> [Job]: Filter this listing down to the lines that contain the word "width", and copy them.

> [Listed records]:
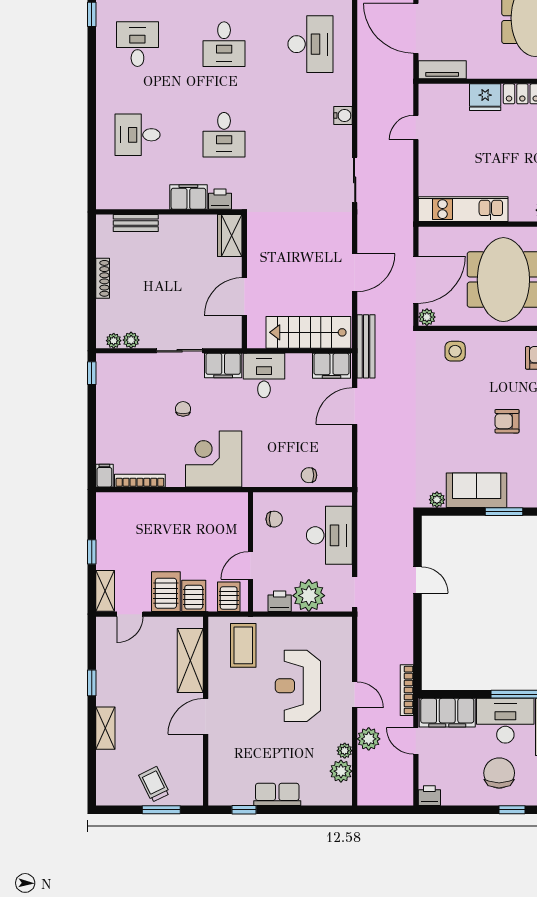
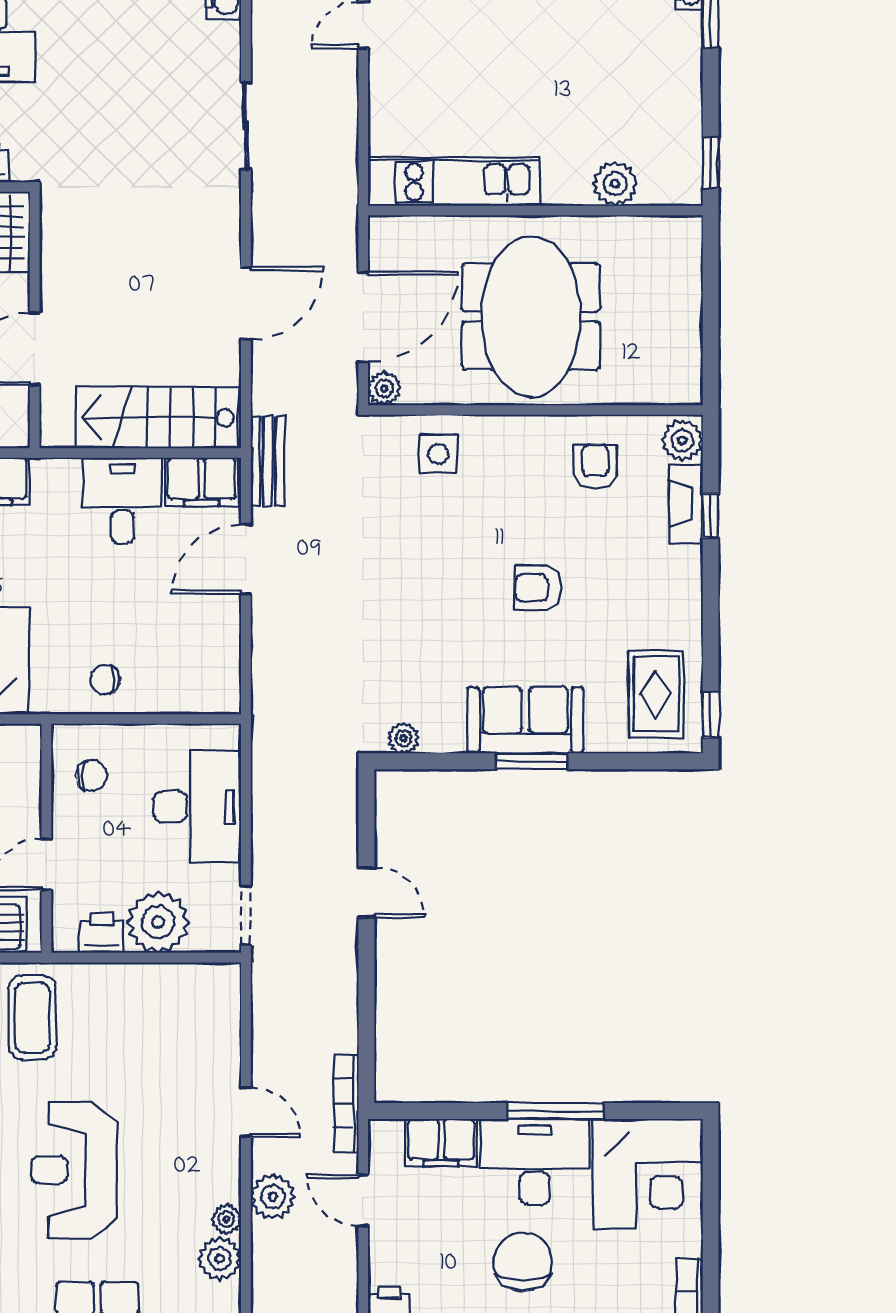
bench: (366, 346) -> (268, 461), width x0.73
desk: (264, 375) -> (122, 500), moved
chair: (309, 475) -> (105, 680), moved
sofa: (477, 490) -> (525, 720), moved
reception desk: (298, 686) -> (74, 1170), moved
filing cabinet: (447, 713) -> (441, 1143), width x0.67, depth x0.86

...

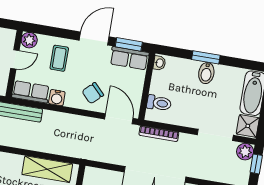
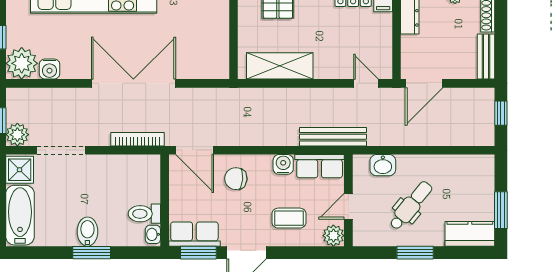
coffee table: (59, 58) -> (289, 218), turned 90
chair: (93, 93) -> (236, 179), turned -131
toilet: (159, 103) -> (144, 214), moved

==

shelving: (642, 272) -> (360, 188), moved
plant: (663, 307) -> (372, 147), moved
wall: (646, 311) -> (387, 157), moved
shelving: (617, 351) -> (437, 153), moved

> [Written response]:
bench: (366, 346) -> (268, 461), width x0.73
filing cabinet: (447, 713) -> (441, 1143), width x0.67, depth x0.86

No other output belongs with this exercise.